RECORDS TO USE:
Start
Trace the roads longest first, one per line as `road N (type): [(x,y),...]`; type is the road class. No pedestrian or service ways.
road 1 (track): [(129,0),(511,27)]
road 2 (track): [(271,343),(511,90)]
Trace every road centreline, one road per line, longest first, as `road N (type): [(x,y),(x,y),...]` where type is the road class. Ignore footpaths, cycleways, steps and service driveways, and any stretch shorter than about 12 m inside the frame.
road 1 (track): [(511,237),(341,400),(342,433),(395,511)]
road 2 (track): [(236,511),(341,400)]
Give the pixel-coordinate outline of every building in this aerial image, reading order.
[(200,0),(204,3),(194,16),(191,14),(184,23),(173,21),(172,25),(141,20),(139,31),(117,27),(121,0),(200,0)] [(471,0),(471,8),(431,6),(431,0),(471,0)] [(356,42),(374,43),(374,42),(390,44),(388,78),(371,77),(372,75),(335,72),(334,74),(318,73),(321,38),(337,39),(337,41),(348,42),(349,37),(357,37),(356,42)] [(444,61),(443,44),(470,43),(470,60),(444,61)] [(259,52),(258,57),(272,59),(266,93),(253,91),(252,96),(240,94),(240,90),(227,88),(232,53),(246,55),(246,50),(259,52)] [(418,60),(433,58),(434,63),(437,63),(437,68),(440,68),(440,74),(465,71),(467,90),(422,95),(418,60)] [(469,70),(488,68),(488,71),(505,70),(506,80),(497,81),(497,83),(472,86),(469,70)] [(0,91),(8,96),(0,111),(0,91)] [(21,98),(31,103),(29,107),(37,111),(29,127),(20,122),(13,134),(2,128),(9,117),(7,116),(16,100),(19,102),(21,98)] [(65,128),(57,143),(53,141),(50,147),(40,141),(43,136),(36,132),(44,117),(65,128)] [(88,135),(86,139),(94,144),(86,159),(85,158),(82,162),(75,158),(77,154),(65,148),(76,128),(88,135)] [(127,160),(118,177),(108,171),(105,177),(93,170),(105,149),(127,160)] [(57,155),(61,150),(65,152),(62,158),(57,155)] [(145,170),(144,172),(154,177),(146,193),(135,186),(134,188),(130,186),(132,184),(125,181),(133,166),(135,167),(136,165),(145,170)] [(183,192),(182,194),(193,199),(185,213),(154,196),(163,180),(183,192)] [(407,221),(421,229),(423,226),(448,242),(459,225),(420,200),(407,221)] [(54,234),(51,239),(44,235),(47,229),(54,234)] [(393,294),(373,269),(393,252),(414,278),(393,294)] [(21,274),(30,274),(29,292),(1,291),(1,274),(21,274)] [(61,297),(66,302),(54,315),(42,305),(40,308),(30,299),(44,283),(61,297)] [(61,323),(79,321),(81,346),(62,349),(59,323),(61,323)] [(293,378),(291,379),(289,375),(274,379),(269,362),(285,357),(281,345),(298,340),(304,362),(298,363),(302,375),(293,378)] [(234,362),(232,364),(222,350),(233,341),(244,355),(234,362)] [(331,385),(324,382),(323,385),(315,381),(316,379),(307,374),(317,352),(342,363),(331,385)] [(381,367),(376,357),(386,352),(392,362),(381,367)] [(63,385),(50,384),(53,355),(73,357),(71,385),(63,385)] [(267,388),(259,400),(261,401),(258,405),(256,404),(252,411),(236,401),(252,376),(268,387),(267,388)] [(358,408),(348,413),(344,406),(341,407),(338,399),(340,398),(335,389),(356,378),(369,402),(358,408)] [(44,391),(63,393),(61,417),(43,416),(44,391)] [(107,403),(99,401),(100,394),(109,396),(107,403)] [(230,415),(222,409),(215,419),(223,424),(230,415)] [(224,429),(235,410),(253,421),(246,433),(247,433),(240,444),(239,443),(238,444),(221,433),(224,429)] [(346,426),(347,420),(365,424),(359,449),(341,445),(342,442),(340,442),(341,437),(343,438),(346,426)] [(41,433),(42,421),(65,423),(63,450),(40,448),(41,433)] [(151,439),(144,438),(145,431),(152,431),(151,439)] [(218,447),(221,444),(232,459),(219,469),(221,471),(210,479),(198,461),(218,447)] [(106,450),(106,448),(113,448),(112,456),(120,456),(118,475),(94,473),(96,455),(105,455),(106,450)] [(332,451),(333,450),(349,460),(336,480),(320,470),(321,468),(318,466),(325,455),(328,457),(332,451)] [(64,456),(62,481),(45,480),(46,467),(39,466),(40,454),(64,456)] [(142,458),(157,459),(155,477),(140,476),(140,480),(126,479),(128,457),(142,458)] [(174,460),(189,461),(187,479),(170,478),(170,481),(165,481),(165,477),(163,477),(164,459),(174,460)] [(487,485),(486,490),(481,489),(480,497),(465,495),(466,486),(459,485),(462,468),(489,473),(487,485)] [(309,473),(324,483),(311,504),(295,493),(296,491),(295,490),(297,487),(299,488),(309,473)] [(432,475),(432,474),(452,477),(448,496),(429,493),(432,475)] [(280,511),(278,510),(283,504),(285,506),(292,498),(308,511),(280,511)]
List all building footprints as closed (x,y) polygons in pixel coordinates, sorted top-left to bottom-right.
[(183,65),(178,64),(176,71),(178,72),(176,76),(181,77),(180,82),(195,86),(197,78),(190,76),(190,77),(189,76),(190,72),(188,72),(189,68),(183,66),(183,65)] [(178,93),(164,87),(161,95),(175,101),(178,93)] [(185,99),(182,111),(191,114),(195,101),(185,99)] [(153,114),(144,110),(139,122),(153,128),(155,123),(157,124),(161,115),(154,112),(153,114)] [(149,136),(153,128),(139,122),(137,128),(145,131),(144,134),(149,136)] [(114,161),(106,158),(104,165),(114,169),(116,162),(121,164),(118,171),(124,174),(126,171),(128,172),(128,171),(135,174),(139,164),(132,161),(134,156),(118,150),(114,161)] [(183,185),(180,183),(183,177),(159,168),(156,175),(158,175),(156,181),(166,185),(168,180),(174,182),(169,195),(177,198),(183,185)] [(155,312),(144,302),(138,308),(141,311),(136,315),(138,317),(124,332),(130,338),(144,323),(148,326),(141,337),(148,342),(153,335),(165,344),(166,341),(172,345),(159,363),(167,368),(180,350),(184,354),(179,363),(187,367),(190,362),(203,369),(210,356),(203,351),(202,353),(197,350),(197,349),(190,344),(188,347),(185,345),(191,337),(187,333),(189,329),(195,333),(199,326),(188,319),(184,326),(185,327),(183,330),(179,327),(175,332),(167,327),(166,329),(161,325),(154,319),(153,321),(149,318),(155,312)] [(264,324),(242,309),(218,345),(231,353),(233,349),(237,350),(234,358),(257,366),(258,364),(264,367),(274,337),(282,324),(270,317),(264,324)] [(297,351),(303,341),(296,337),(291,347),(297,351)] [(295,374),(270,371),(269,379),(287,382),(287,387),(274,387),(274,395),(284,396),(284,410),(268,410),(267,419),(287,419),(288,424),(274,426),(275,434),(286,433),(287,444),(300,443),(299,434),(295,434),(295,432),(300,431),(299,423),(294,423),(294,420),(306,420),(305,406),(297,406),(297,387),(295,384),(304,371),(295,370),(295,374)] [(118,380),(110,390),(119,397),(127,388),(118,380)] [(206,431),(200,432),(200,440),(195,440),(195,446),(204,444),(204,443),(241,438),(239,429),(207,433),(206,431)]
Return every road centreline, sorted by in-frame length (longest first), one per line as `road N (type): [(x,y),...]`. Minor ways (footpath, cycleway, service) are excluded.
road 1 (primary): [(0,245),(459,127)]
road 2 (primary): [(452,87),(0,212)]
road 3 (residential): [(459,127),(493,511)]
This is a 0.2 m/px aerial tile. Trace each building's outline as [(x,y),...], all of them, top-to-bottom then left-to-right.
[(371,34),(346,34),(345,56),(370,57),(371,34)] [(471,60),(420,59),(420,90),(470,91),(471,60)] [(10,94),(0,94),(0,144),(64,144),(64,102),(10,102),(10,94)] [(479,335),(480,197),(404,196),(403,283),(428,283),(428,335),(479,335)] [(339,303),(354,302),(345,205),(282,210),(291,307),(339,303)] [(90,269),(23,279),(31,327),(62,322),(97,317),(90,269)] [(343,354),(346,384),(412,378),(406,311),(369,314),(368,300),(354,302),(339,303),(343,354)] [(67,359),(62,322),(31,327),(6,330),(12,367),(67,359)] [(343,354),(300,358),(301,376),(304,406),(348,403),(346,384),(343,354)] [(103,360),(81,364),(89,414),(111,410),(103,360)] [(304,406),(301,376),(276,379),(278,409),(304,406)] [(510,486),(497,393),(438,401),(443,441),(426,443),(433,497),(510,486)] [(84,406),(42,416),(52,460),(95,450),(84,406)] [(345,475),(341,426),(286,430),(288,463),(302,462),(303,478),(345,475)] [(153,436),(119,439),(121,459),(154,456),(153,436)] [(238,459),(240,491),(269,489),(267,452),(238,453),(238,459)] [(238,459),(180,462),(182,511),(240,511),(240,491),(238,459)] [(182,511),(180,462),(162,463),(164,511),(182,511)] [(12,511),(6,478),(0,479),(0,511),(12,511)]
End
WRITTEN INSTRUCTION: Copy out the material verbatim, everything from its first line down to the line containing "road 2 (track): [(236,511),(341,400)]", with both of those lines included.

FINAL RESULT:
Trace the roads longest first, one per line as `road N (type): [(x,y),...]`; type is the road class. No pedestrian or service ways.
road 1 (track): [(129,0),(511,27)]
road 2 (track): [(271,343),(511,90)]
Trace every road centreline, one road per line, longest first, as `road N (type): [(x,y),(x,y),...]` where type is the road class. Ignore footpaths, cycleways, steps and service driveways, and any stretch shorter than about 12 m inside the frame.
road 1 (track): [(511,237),(341,400),(342,433),(395,511)]
road 2 (track): [(236,511),(341,400)]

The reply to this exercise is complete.